* What you should do
Copy each line below that includes "cupcake".

* Excerpts from a dataset
-*-*-

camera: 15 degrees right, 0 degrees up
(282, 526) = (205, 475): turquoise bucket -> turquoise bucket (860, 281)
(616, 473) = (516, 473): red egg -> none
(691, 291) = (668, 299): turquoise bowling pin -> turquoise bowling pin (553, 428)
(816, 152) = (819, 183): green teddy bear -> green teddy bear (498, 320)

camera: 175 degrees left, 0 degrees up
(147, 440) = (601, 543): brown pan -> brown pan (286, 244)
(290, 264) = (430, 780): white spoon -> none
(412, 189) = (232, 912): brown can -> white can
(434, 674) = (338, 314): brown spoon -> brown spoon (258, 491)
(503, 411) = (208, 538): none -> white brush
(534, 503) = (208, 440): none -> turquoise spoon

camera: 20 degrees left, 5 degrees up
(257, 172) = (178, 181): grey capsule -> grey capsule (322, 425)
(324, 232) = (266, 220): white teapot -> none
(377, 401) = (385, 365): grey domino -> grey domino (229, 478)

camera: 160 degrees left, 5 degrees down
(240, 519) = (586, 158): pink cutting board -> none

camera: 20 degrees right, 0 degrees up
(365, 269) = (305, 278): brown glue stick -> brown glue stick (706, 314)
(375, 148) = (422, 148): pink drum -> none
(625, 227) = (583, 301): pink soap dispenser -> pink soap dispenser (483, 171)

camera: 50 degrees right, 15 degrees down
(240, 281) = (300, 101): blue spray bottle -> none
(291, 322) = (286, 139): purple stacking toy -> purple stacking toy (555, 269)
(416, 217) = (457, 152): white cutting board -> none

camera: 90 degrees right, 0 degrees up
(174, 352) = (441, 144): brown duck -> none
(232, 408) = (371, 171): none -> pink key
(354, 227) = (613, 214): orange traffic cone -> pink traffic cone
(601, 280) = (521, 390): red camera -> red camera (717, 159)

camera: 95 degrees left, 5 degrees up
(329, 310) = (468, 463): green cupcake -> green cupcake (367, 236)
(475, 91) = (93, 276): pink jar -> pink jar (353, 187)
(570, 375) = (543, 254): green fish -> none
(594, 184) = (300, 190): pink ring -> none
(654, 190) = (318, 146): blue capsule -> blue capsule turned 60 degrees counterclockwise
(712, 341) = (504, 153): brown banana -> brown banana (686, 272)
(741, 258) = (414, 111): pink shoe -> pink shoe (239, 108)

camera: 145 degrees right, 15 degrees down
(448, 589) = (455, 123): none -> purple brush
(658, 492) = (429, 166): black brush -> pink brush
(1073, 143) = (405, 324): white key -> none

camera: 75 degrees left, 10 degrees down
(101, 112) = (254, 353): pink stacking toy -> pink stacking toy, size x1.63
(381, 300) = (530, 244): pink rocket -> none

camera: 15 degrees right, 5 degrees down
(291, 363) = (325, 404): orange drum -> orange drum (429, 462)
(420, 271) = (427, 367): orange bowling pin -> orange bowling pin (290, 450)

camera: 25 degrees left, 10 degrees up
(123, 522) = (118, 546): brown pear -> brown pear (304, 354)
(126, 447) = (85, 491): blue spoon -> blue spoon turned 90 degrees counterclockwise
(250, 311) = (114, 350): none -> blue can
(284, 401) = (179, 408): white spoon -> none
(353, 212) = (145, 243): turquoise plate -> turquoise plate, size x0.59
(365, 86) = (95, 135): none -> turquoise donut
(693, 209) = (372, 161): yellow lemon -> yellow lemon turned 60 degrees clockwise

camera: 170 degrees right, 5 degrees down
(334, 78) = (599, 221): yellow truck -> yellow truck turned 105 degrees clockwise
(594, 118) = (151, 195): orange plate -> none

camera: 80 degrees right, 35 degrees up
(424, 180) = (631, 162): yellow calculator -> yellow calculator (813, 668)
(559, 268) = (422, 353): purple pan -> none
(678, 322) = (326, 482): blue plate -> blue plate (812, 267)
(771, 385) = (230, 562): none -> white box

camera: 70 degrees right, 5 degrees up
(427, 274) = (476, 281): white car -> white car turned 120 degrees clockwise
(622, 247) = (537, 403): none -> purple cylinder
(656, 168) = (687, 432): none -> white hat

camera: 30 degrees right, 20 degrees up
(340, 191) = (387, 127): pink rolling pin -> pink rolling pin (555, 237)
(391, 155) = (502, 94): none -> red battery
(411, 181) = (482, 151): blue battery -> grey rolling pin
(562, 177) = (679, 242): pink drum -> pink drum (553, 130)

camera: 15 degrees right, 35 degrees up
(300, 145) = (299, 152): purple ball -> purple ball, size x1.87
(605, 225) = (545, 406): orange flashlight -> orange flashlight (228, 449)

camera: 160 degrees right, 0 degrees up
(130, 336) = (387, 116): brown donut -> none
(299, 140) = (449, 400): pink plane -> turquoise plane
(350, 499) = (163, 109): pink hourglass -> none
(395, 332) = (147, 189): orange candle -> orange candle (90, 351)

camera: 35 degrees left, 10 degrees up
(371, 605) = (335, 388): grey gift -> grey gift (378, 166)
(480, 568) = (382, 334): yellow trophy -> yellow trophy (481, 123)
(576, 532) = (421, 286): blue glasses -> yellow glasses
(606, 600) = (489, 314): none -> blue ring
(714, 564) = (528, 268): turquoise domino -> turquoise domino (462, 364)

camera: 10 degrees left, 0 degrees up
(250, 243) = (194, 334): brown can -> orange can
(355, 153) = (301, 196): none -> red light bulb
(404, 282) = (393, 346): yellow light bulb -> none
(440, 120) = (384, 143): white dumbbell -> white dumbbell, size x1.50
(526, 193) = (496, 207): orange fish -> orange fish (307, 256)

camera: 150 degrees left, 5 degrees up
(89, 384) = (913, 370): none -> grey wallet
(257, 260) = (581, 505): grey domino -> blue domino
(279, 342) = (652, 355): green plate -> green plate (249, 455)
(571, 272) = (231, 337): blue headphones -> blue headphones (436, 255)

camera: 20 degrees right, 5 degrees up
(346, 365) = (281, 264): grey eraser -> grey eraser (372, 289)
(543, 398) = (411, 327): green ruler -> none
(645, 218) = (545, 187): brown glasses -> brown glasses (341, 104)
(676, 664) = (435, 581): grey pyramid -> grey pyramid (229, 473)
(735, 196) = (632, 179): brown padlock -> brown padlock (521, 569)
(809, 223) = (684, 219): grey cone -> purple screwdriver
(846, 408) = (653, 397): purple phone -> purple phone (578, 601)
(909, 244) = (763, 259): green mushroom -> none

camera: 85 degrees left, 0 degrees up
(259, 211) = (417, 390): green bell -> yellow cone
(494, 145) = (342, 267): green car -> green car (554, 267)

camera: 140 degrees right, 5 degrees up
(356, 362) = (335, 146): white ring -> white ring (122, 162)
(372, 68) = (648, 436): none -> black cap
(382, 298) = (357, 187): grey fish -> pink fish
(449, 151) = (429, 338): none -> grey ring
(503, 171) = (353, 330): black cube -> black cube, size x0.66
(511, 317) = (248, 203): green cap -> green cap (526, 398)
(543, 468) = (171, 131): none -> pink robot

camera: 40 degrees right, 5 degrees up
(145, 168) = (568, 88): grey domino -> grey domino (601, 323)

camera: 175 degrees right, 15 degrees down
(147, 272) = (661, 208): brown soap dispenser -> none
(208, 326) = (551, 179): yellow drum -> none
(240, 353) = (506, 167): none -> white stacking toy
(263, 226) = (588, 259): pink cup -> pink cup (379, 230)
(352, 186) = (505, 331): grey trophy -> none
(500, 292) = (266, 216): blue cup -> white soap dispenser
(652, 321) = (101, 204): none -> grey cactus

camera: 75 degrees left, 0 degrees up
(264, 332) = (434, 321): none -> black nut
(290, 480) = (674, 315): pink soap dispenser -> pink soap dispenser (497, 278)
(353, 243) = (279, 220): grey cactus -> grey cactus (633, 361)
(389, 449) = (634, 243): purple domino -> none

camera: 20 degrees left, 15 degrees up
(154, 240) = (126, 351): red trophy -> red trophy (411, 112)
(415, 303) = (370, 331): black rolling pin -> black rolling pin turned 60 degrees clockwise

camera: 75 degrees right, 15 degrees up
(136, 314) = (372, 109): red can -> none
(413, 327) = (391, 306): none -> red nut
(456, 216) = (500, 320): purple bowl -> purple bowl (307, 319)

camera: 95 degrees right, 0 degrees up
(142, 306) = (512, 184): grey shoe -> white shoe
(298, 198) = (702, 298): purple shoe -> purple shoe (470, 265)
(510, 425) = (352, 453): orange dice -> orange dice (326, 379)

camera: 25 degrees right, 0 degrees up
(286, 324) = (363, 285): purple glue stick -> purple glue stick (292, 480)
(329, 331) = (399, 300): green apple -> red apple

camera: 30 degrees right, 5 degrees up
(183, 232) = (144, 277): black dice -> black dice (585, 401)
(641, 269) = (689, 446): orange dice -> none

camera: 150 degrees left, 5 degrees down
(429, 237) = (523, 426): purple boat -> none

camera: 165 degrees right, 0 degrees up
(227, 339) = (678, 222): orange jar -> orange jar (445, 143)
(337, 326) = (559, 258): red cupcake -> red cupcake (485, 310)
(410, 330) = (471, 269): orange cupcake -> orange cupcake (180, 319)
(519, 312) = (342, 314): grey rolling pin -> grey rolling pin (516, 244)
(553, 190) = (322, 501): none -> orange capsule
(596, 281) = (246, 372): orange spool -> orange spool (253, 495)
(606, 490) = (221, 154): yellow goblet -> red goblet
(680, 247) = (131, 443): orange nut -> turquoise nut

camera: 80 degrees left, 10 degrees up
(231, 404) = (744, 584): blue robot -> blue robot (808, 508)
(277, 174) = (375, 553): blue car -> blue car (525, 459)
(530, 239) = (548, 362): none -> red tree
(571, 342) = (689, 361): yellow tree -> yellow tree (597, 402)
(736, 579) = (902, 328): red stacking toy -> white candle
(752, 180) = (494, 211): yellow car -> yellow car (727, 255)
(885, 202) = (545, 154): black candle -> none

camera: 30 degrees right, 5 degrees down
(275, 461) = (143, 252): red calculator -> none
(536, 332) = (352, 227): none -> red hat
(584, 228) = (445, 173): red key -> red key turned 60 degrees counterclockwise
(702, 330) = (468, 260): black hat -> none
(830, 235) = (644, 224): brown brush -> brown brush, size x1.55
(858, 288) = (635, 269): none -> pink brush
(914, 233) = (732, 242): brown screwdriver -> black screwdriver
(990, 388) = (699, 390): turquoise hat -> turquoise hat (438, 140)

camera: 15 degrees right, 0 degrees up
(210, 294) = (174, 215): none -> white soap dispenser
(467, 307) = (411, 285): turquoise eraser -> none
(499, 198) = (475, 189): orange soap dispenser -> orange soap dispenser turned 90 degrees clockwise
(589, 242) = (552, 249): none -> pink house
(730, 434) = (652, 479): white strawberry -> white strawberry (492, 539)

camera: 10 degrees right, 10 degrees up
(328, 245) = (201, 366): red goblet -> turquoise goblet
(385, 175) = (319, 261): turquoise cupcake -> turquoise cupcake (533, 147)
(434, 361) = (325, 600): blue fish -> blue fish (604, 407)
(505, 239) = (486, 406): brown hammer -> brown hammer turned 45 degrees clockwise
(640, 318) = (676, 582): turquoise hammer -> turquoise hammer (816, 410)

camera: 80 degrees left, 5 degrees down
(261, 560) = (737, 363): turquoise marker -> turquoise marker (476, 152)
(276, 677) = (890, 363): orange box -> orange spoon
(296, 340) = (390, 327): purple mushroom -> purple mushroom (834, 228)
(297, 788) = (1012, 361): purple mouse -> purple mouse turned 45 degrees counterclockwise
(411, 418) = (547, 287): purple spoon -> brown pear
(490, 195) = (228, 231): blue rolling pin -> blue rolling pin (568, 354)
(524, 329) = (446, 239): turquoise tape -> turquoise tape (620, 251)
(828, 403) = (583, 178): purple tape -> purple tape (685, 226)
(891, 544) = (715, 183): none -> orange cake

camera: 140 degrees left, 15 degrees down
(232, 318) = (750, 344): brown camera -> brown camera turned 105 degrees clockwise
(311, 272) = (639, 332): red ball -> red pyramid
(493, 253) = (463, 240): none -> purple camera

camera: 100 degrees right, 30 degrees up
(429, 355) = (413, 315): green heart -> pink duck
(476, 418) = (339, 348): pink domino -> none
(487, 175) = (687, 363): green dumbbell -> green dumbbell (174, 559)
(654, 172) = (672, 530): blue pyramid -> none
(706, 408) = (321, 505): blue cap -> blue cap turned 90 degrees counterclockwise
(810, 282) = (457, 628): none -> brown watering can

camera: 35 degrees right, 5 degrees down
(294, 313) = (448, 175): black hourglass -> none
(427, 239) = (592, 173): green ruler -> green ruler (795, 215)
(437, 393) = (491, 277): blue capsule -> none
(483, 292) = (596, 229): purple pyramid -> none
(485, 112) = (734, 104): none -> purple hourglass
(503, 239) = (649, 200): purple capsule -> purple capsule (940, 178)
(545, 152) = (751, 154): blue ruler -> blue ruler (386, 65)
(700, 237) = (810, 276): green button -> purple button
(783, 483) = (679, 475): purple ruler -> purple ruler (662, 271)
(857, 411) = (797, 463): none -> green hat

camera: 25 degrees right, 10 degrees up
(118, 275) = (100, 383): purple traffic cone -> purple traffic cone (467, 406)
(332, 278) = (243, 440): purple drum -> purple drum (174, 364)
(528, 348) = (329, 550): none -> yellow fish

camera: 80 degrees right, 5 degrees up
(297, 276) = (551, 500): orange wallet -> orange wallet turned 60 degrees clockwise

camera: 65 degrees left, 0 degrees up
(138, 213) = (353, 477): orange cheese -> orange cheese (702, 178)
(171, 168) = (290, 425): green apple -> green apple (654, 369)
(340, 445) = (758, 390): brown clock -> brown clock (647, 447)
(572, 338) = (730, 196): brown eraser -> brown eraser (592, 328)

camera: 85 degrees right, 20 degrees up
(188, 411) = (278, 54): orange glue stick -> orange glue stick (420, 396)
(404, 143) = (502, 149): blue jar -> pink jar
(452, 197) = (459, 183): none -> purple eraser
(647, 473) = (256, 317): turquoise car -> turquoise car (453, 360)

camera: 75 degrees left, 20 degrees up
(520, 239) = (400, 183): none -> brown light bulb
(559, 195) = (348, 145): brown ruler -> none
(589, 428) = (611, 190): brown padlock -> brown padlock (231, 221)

-*-*-

* Answer box
(329, 310) = (468, 463): green cupcake -> green cupcake (367, 236)
(337, 326) = (559, 258): red cupcake -> red cupcake (485, 310)
(410, 330) = (471, 269): orange cupcake -> orange cupcake (180, 319)
(385, 175) = (319, 261): turquoise cupcake -> turquoise cupcake (533, 147)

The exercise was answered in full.